▶ **ASSIGNED TASK**: The answer must consist solely of the lines from the line with "yellow pear: 3 -> 1" to the final line of the data below, reproduced exactly, pictures omitted.

DATA FOR THIS TASK START

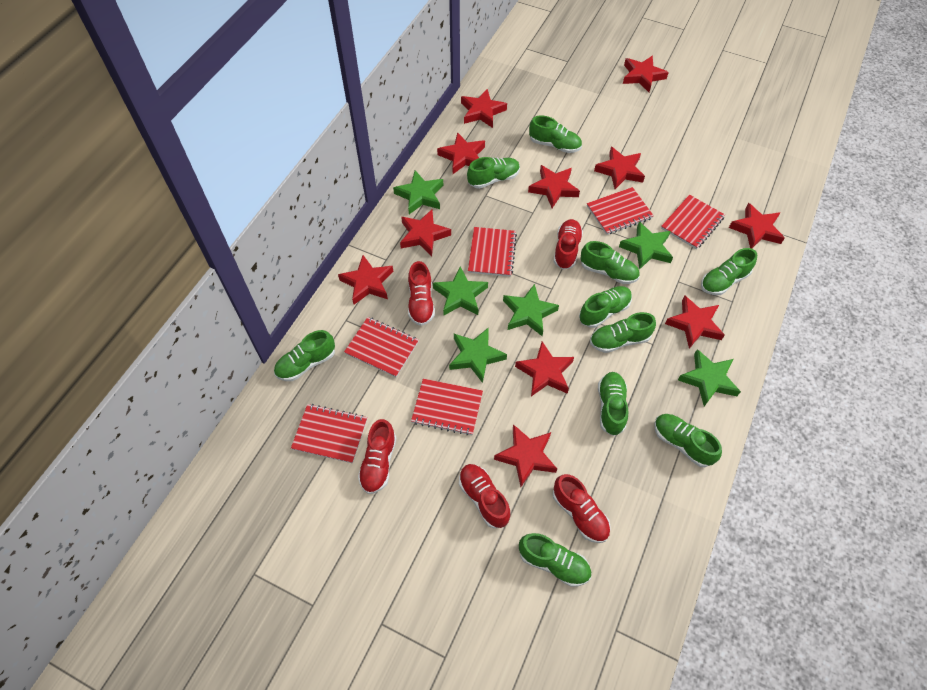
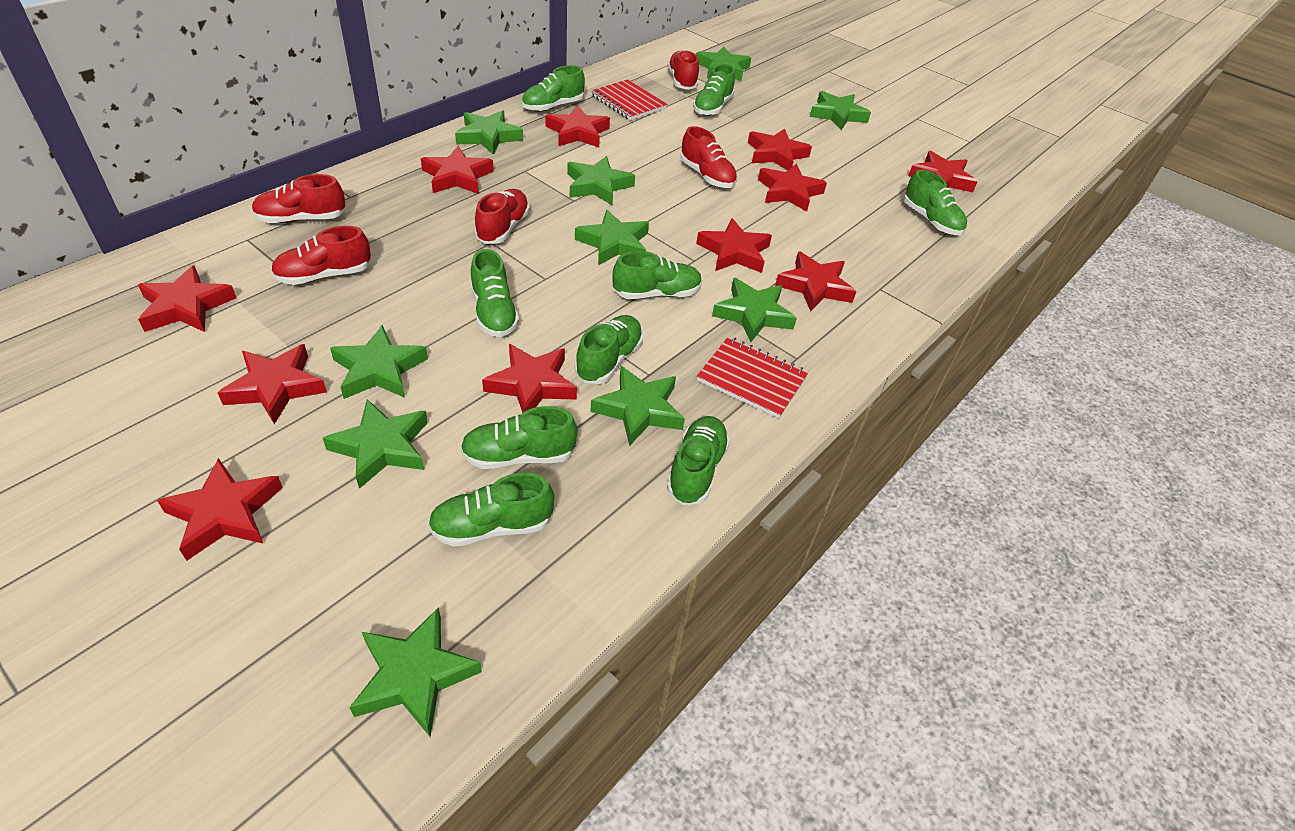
green shoe: 10 -> 9
green star: 6 -> 10
red notebook: 6 -> 2

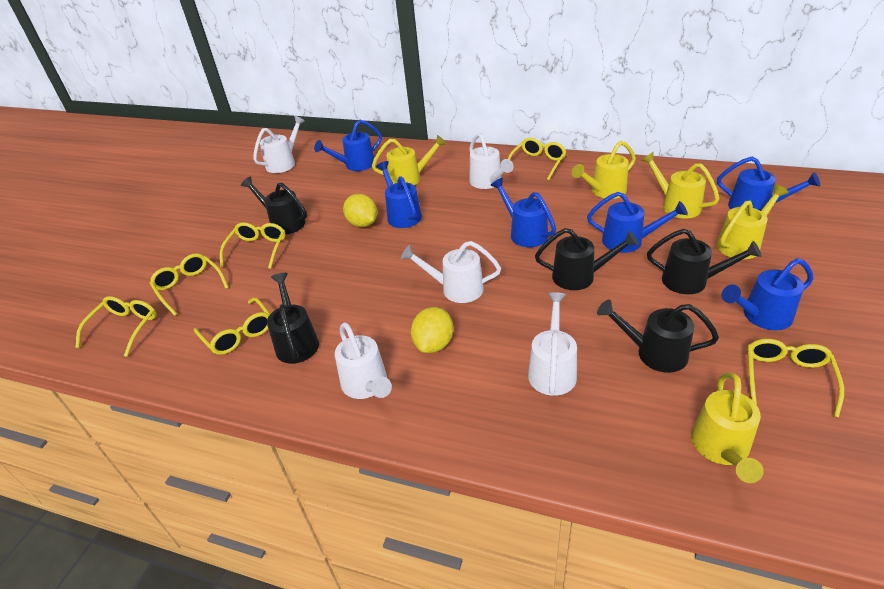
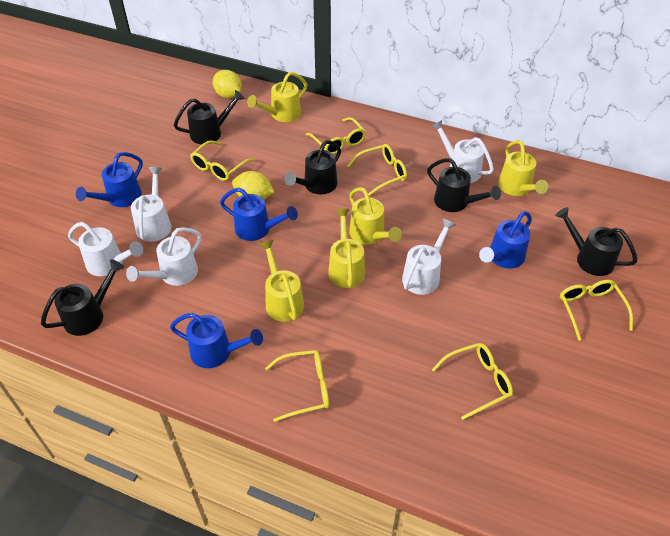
blue watering can: 6 -> 4

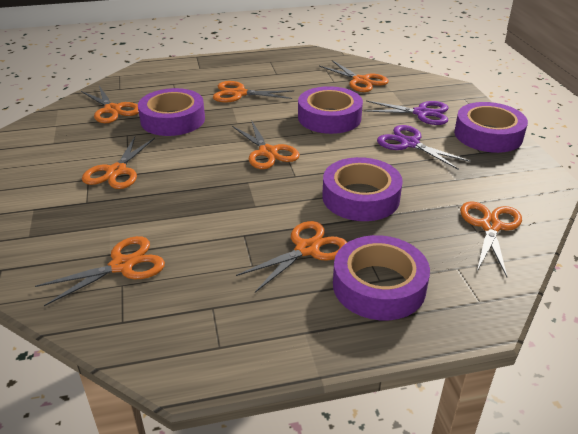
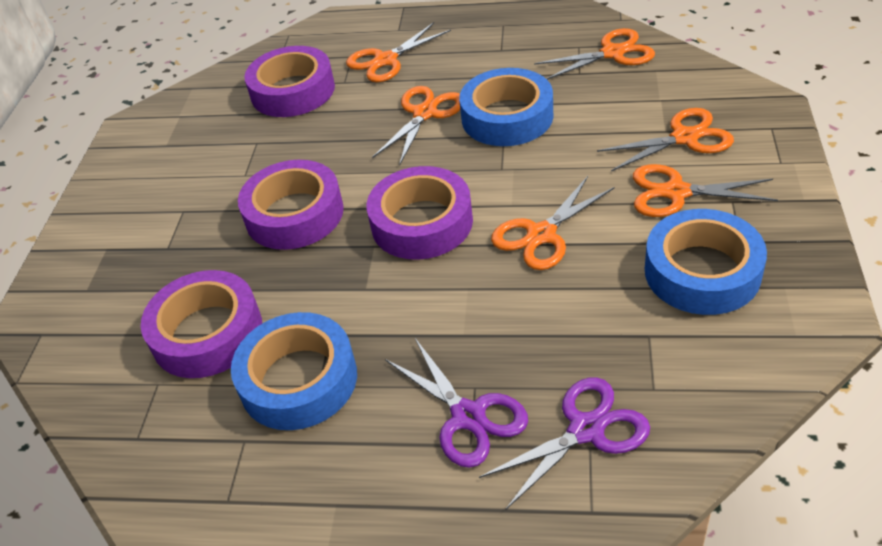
blue tape: 0 -> 3
orange scissors: 8 -> 6
purple tape: 5 -> 4

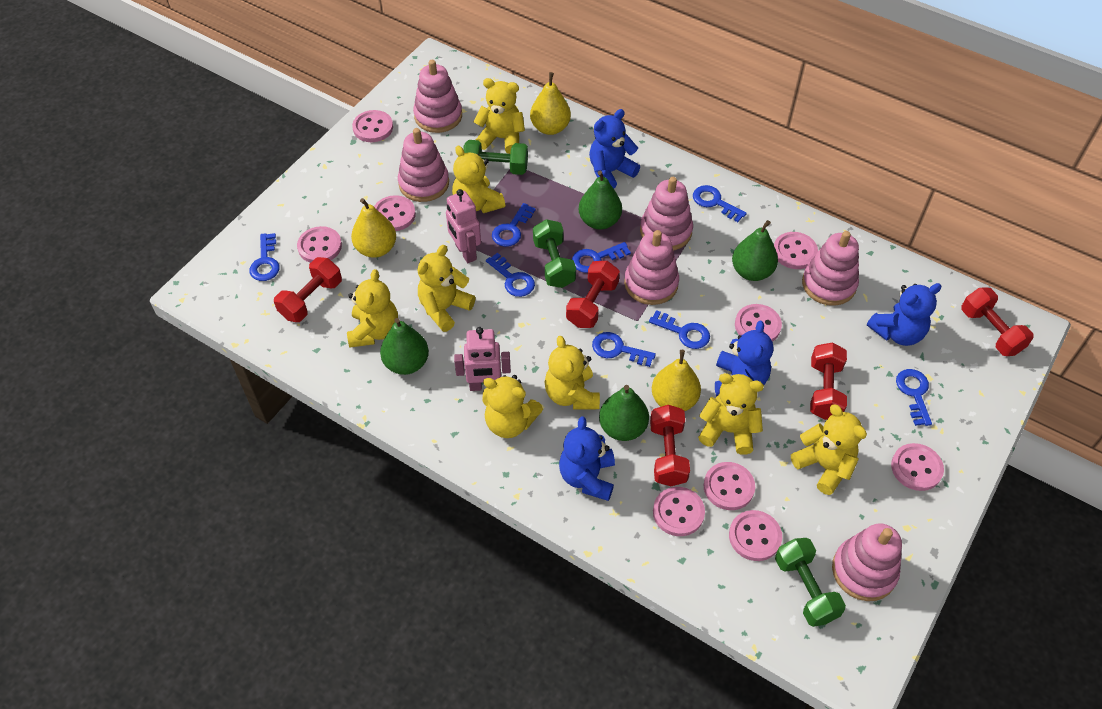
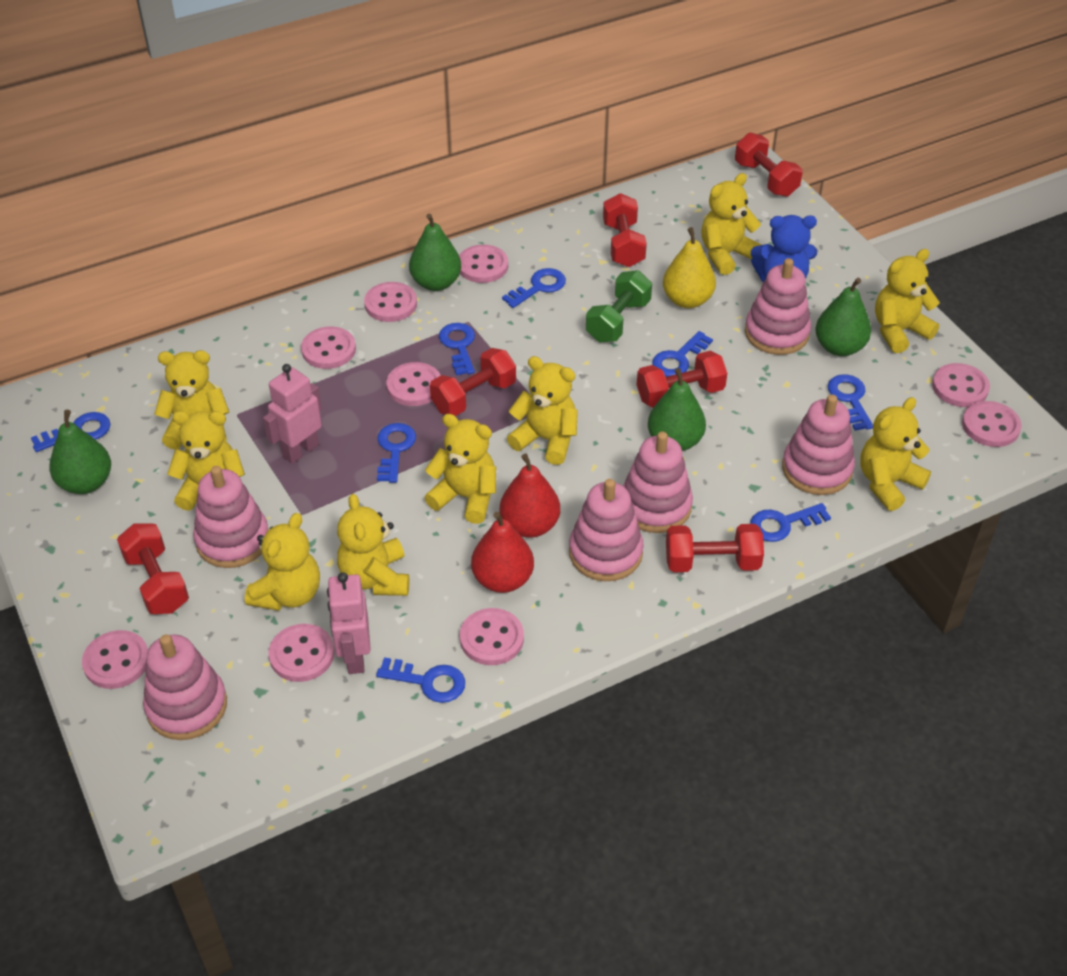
blue teddy bear: 4 -> 1
green dumbbell: 3 -> 1
red dumbbell: 5 -> 6
red pear: 0 -> 2
yellow pear: 3 -> 1
yellow teddy bear: 8 -> 9

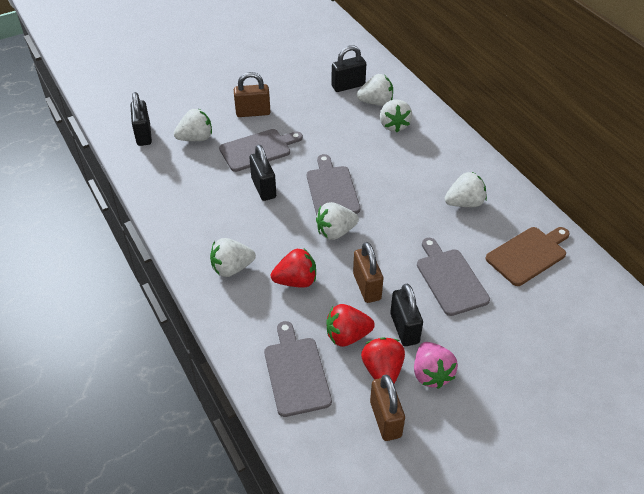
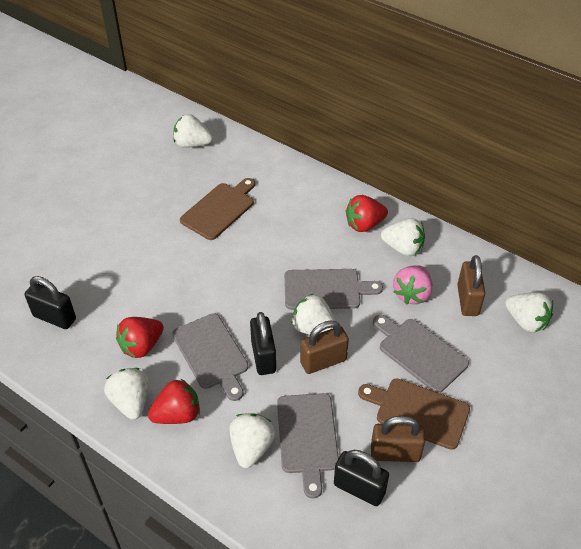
black padlock: 4 -> 3
brown cutting board: 1 -> 2

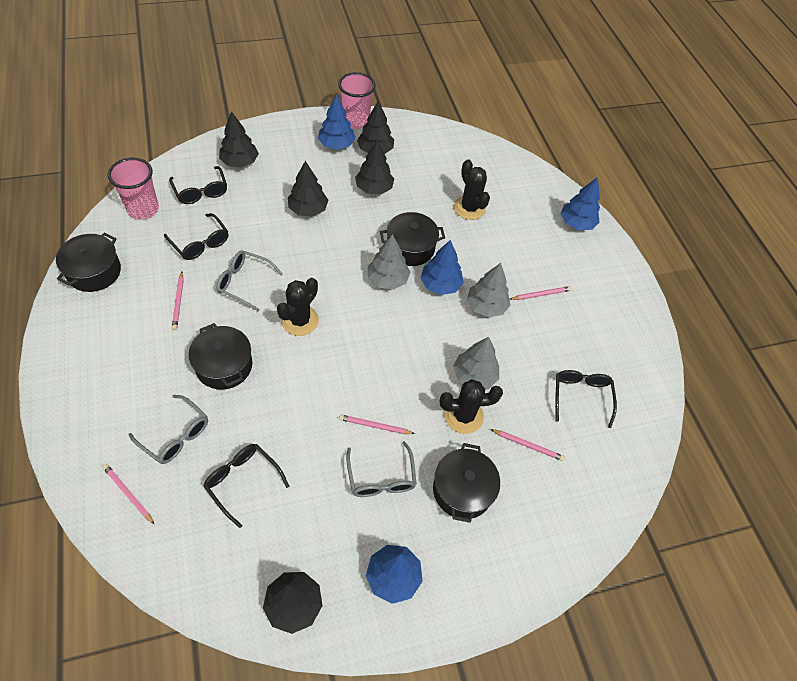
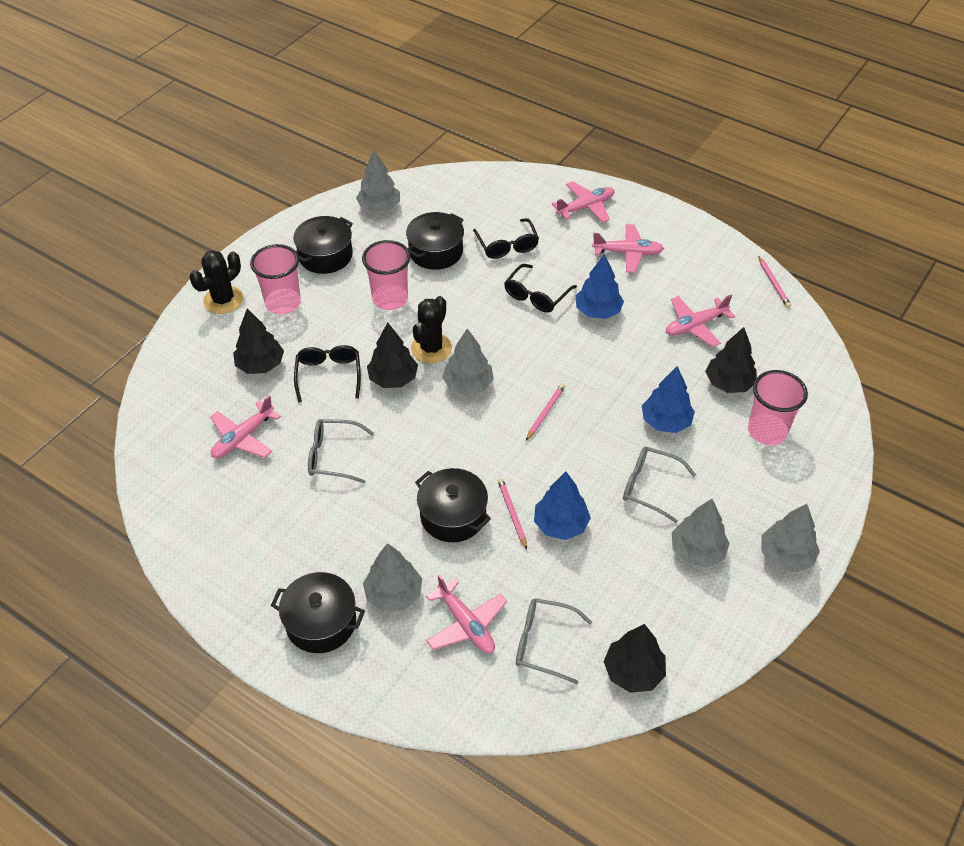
black cactus: 3 -> 2
black glasses: 4 -> 3
black tree: 5 -> 4
blue tree: 4 -> 3
grey tree: 3 -> 5
pink cup: 2 -> 3
pink pencil: 5 -> 3
pink plane: 0 -> 5

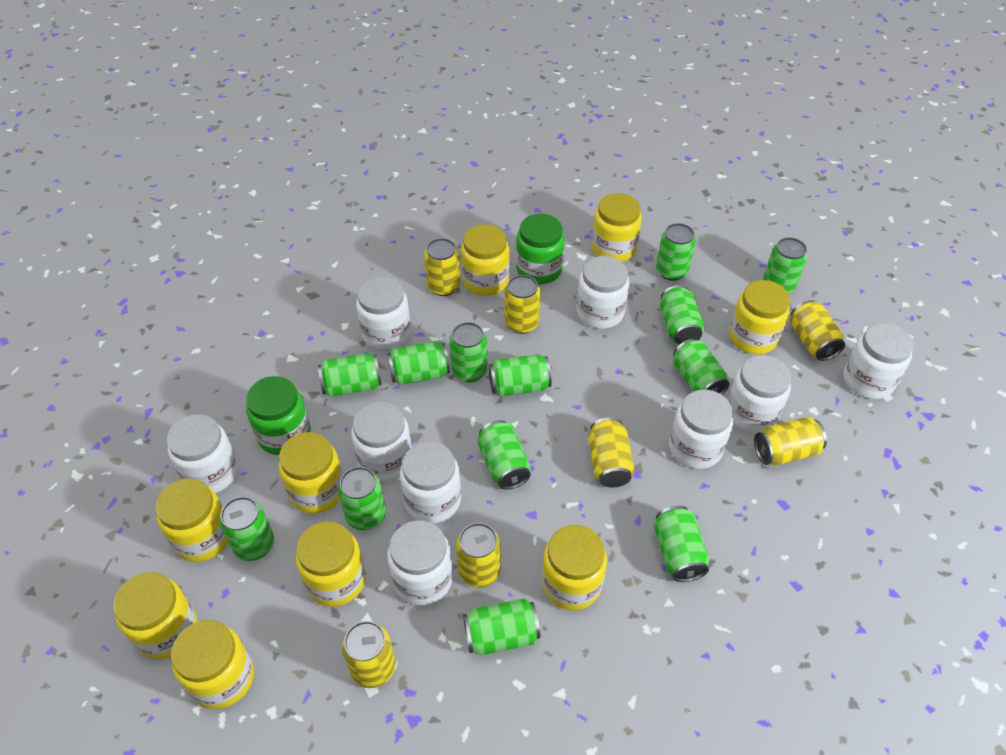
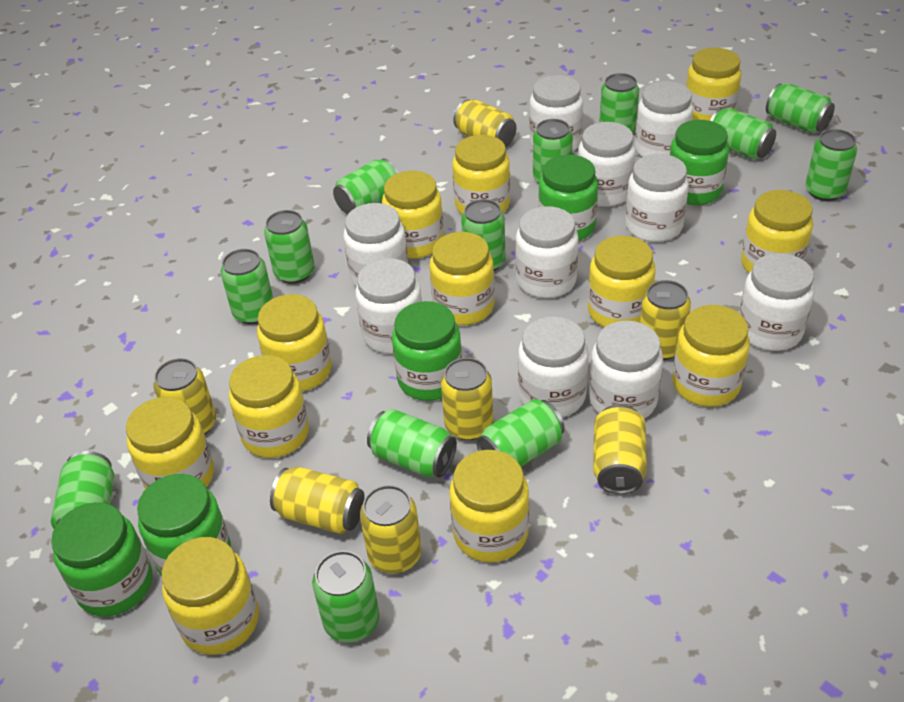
green jar: 2 -> 5
white jar: 9 -> 10
yellow jar: 9 -> 12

DATA FOR THIS TASK END

▶ **SOLUTION**:
yellow pear: 3 -> 1
yellow teddy bear: 8 -> 9

black padlock: 4 -> 3
brown cutting board: 1 -> 2

black cactus: 3 -> 2
black glasses: 4 -> 3
black tree: 5 -> 4
blue tree: 4 -> 3
grey tree: 3 -> 5
pink cup: 2 -> 3
pink pencil: 5 -> 3
pink plane: 0 -> 5

green jar: 2 -> 5
white jar: 9 -> 10
yellow jar: 9 -> 12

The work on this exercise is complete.